» DATA BELOW
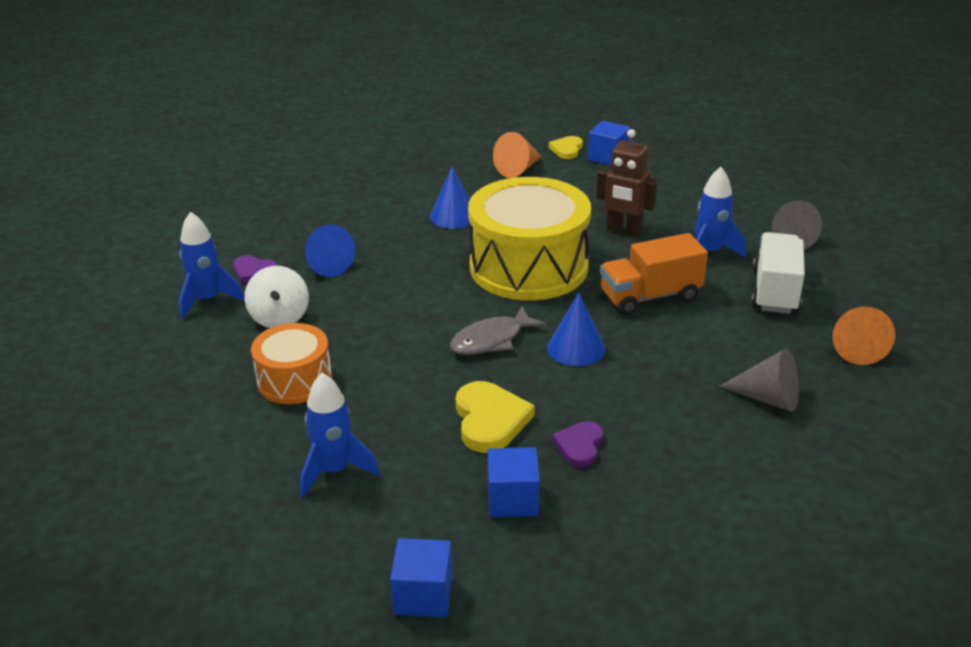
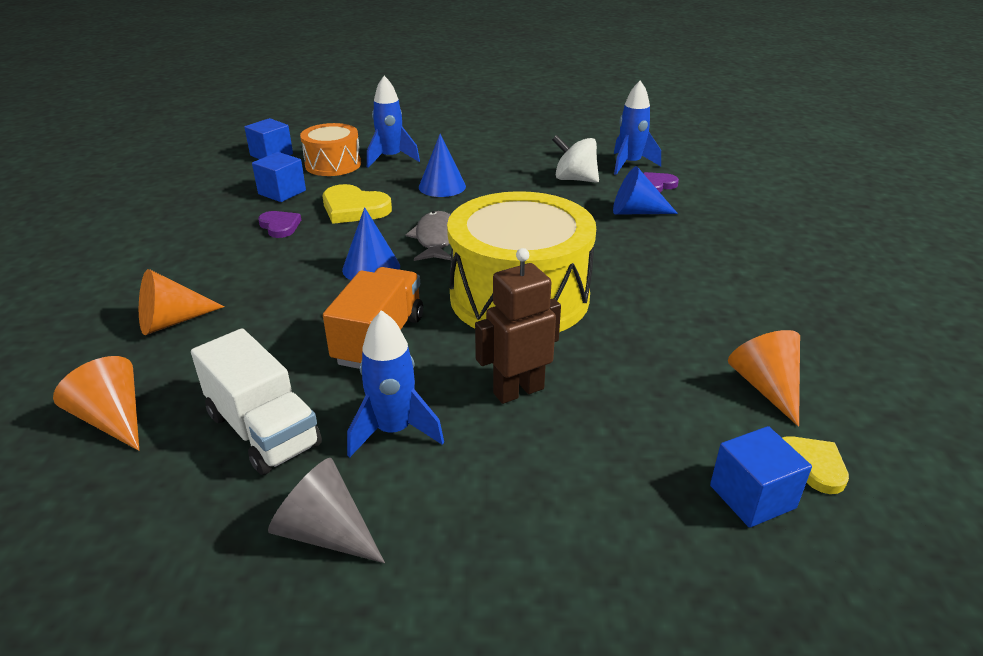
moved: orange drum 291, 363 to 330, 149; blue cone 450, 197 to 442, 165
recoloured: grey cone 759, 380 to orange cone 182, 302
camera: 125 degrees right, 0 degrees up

» WORK ITEM
Every line above should be retyped exactly; the pictures do not belong in the copy.

» REPLY TO THE TASK
moved: orange drum 291, 363 to 330, 149; blue cone 450, 197 to 442, 165
recoloured: grey cone 759, 380 to orange cone 182, 302
camera: 125 degrees right, 0 degrees up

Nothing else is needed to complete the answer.